Scene edit records:
===

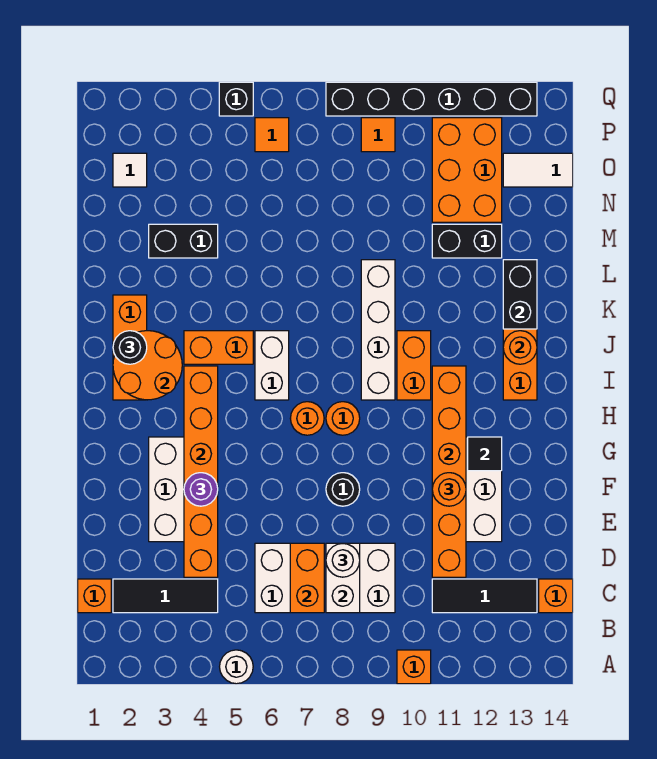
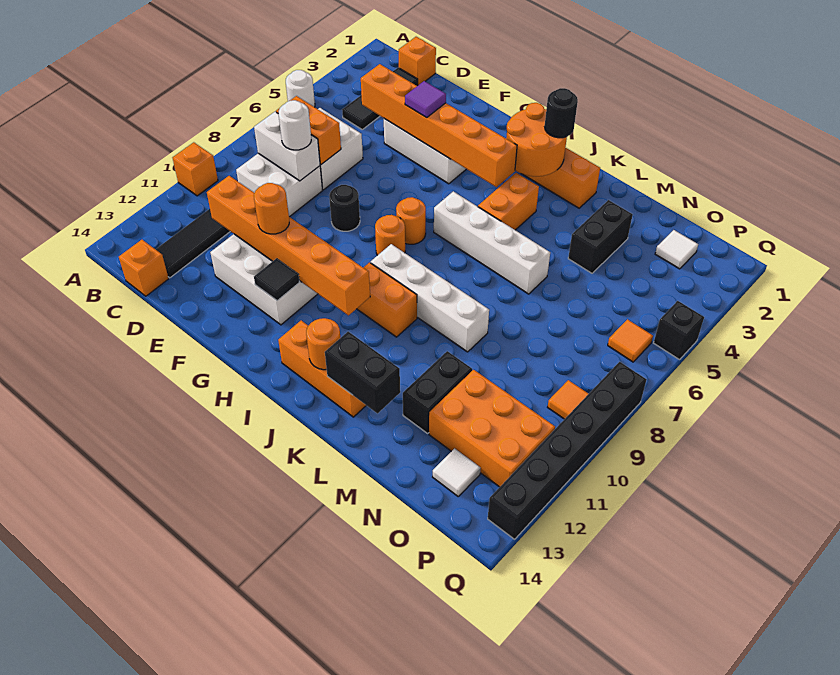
purple 1x1 round brick [184,473,218,506] -> purple 1x1 tile [405,81,446,118]
white 1x2 brick [255,331,289,400] -> white 1x4 brick [434,191,550,294]
white 1x2 tile [503,153,573,187] -> white 1x1 tile [433,448,481,496]

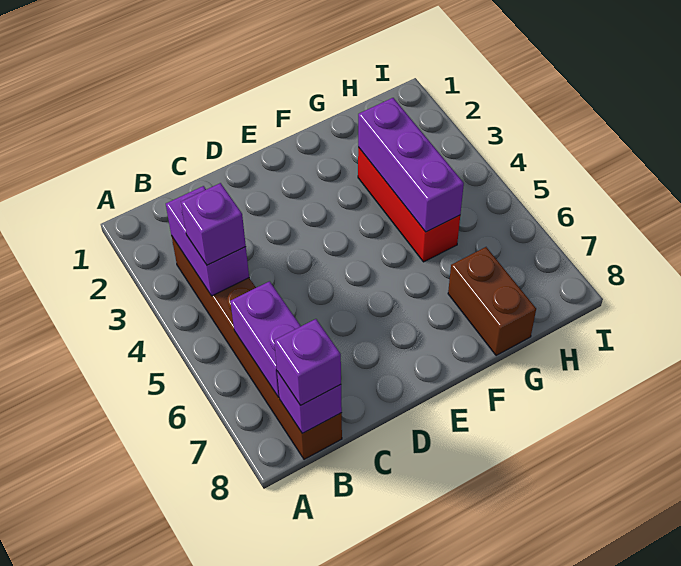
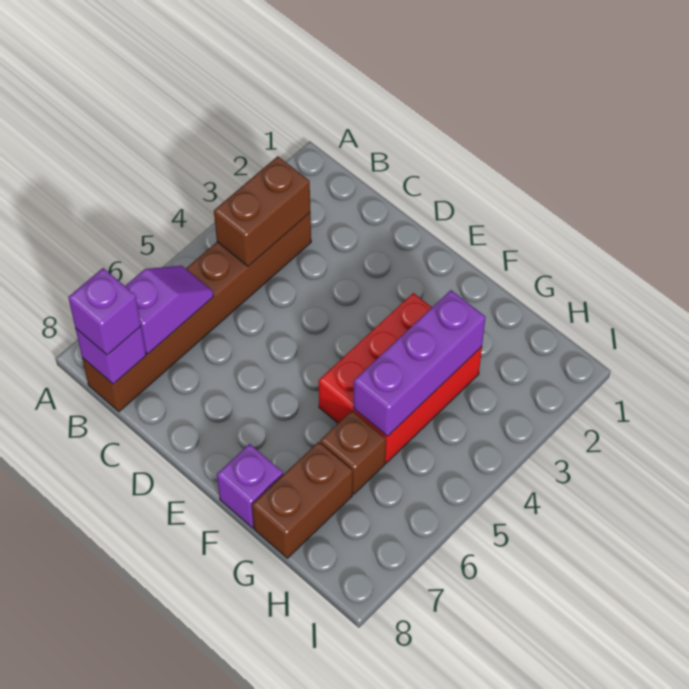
purple 1x2 brick [166,186,249,296] -> brown 1x2 brick [214,156,310,266]
purple 1x1 brick [181,183,246,265] -> purple 1x1 brick moved to [217,444,283,528]
purple 1x2 brick [230,281,301,397] -> purple 1x2 slope [125,266,214,354]
red 1x3 brick [358,147,460,262] -> red 2x3 brick [319,293,482,463]
none -> brown 1x1 brick [320,411,386,494]

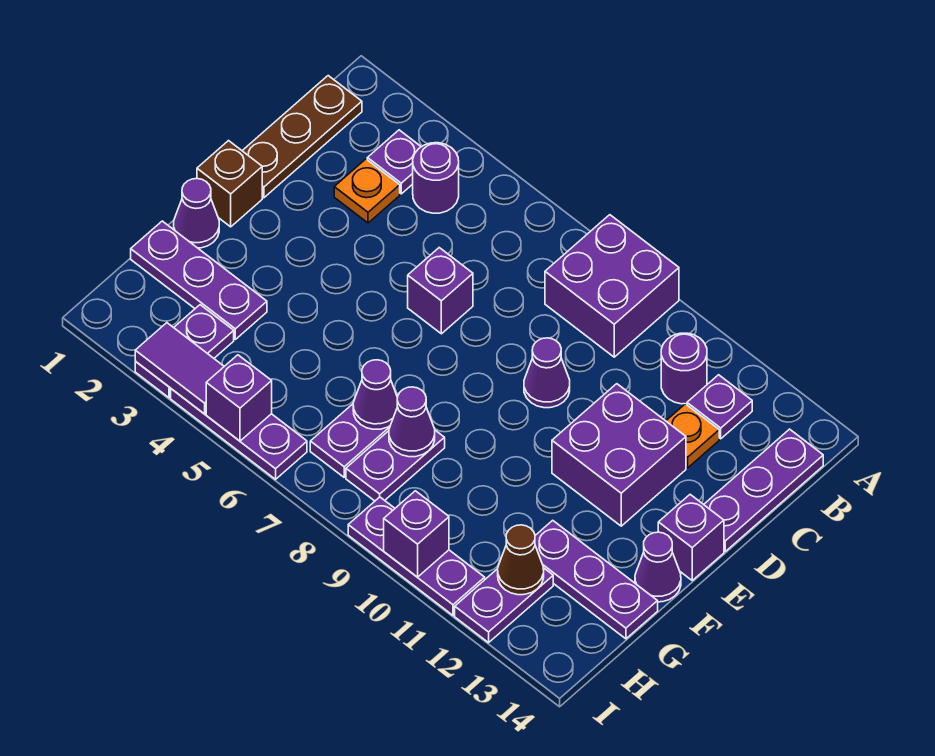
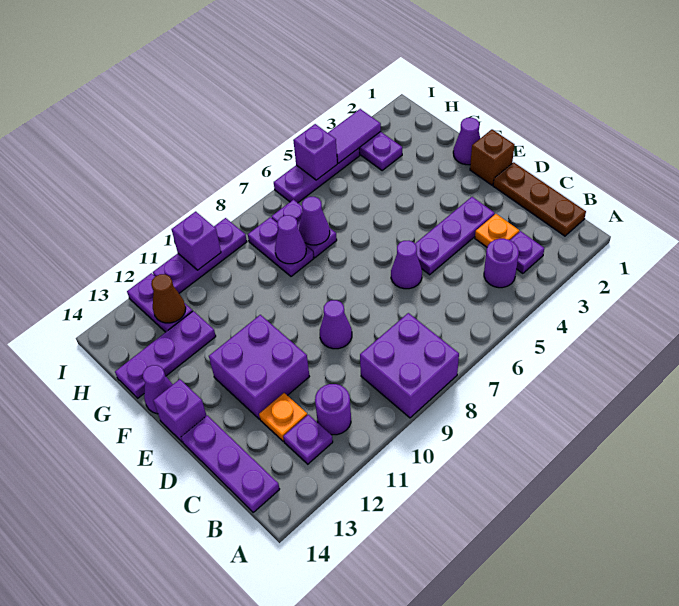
purple 1x1 brick [408,248,473,334] -> purple 1x1 cone [391,241,422,289]
purple 1x3 plate [131,221,267,339] -> purple 1x3 plate moved to [415,197,495,275]

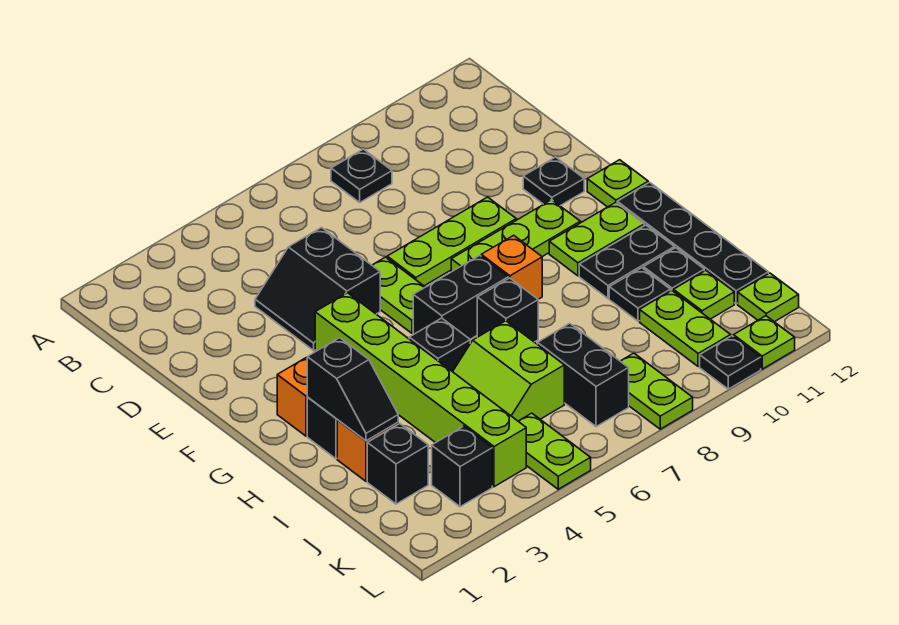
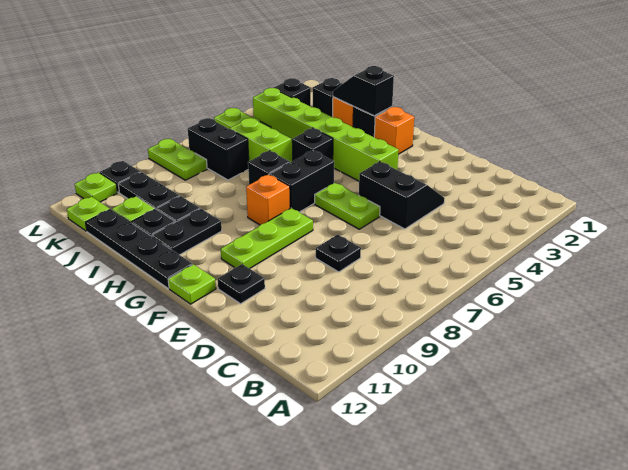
black 1x1 plate [331,149,392,202] -> black 1x1 plate moved to [316,235,361,272]
lime 1x3 plate [387,197,516,286] -> none
lime 1x2 plate [549,202,644,276] -> none
lime 1x2 plate [640,291,731,367] -> black 1x2 plate [118,172,179,209]

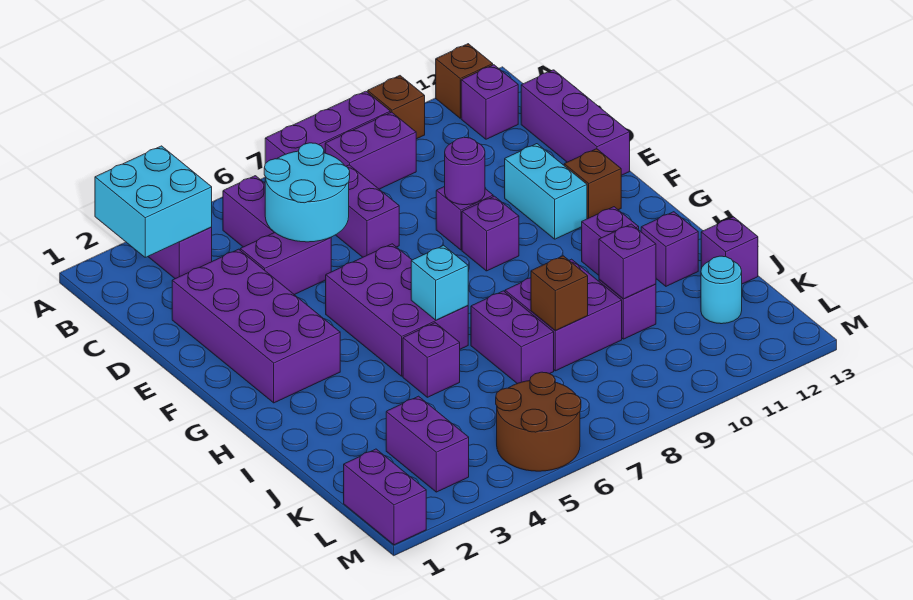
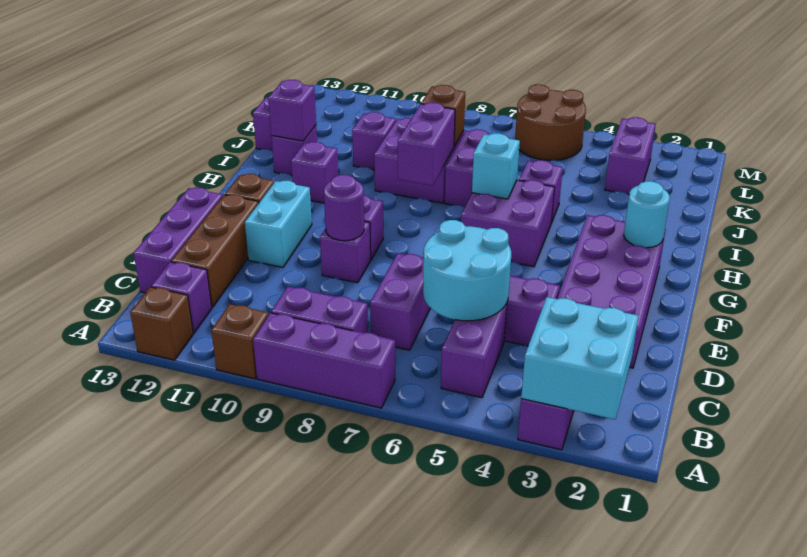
none -> brown 1x3 brick [171,194,259,307]
purple 2x3 brick [326,244,468,376] -> purple 2x2 brick [461,180,555,267]
purple 1x1 brick [599,224,656,299] -> purple 1x1 brick moved to [268,80,316,141]
cyan 1x1 round brick [701,256,742,324] -> cyan 1x1 round brick moved to [624,181,670,248]
purple 1x2 brick [344,449,426,545] -> purple 1x2 brick moved to [398,102,455,186]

===

Task to complete:
Out of the records above, set down only the lines from the one that contains "red 1x3 brick" through the one that contains "purple 1x1 brick [599,224,656,299]", unchanged and without the pictures.

Response to the exercise:
red 1x3 brick [358,147,460,262] -> red 2x3 brick [319,293,482,463]
none -> brown 1x1 brick [320,411,386,494]

purple 1x1 brick [408,248,473,334] -> purple 1x1 cone [391,241,422,289]
purple 1x3 plate [131,221,267,339] -> purple 1x3 plate moved to [415,197,495,275]

black 1x1 plate [331,149,392,202] -> black 1x1 plate moved to [316,235,361,272]
lime 1x3 plate [387,197,516,286] -> none
lime 1x2 plate [549,202,644,276] -> none
lime 1x2 plate [640,291,731,367] -> black 1x2 plate [118,172,179,209]

none -> brown 1x3 brick [171,194,259,307]
purple 2x3 brick [326,244,468,376] -> purple 2x2 brick [461,180,555,267]
purple 1x1 brick [599,224,656,299] -> purple 1x1 brick moved to [268,80,316,141]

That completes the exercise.